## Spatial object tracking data
═══
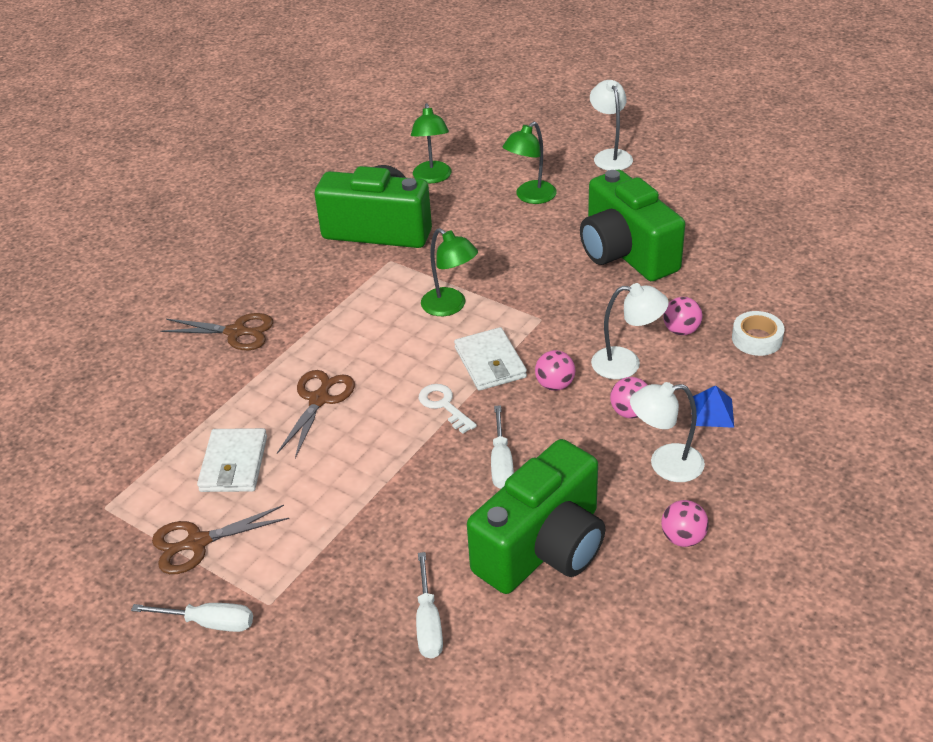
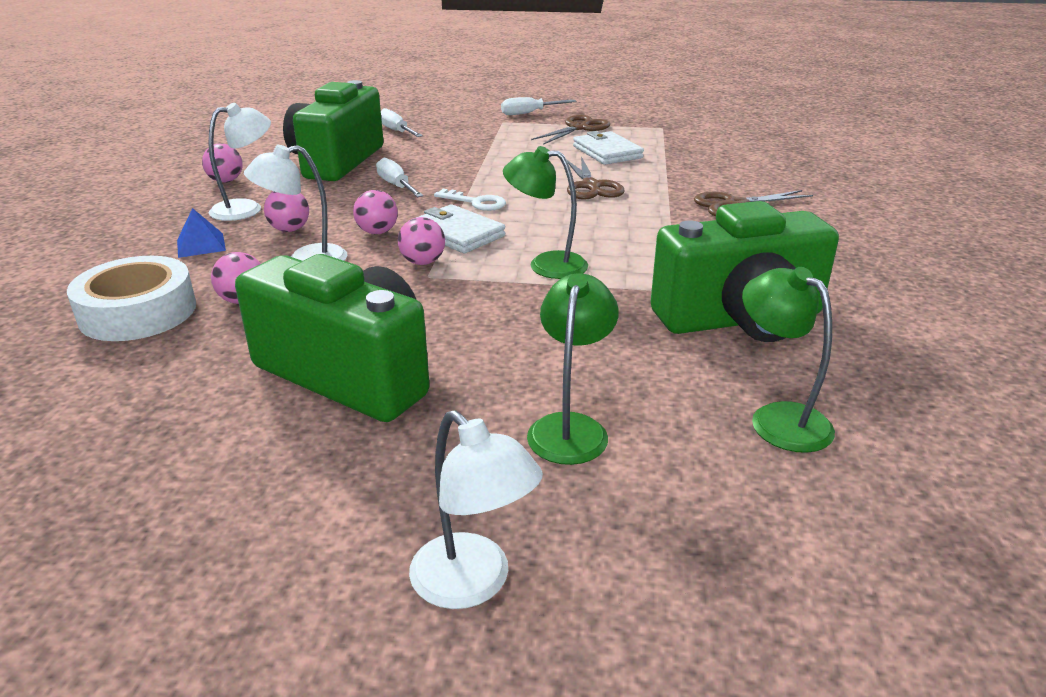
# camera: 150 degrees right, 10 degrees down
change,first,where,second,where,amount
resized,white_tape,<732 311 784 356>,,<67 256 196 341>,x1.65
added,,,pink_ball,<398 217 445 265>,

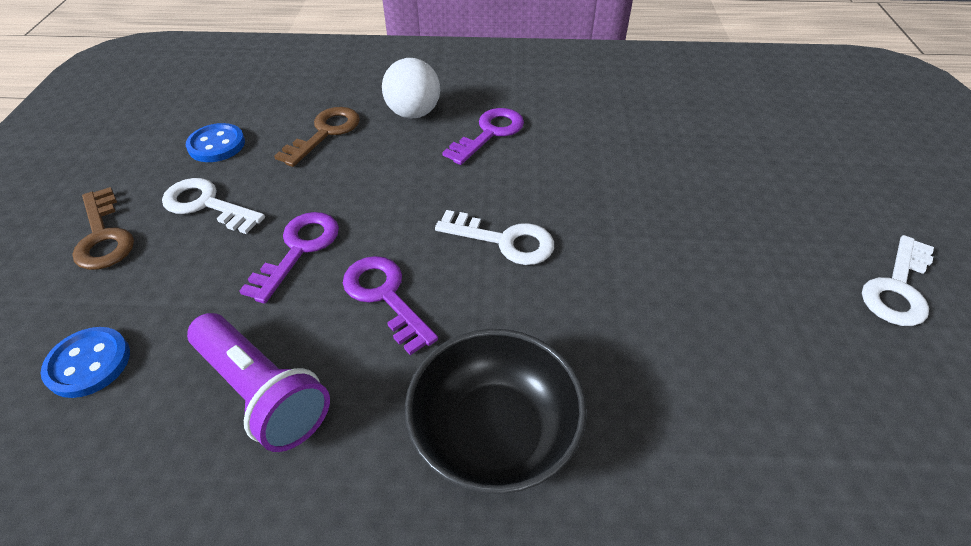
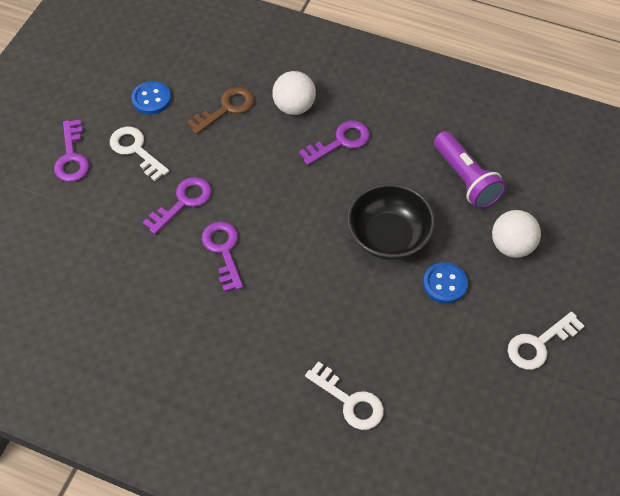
# camera: 20 degrees right, 10 degrees up
change,first,where,second,where,amount
recoloured,brown_key,<73 187 134 270>,purple_key,<54 120 89 182>,
moved,white_key,<435 210 554 265>,,<305 361 384 430>,
moved,black_bowl,<405 329 587 494>,,<347 183 435 260>,
moved,blue_button,<41 327 130 398>,,<423 262 468 304>,
moved,purple_flashlight,<187 313 330 452>,,<434 131 506 209>,
added,,,white_ball,<492 210 541 258>,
═══
Pictures are to be left out; all else in the entries above is to be quoted exactly.

# camera: 150 degrees right, 10 degrees down
change,first,where,second,where,amount
resized,white_tape,<732 311 784 356>,,<67 256 196 341>,x1.65
added,,,pink_ball,<398 217 445 265>,

# camera: 20 degrees right, 10 degrees up
change,first,where,second,where,amount
recoloured,brown_key,<73 187 134 270>,purple_key,<54 120 89 182>,
moved,white_key,<435 210 554 265>,,<305 361 384 430>,
moved,black_bowl,<405 329 587 494>,,<347 183 435 260>,
moved,blue_button,<41 327 130 398>,,<423 262 468 304>,
moved,purple_flashlight,<187 313 330 452>,,<434 131 506 209>,
added,,,white_ball,<492 210 541 258>,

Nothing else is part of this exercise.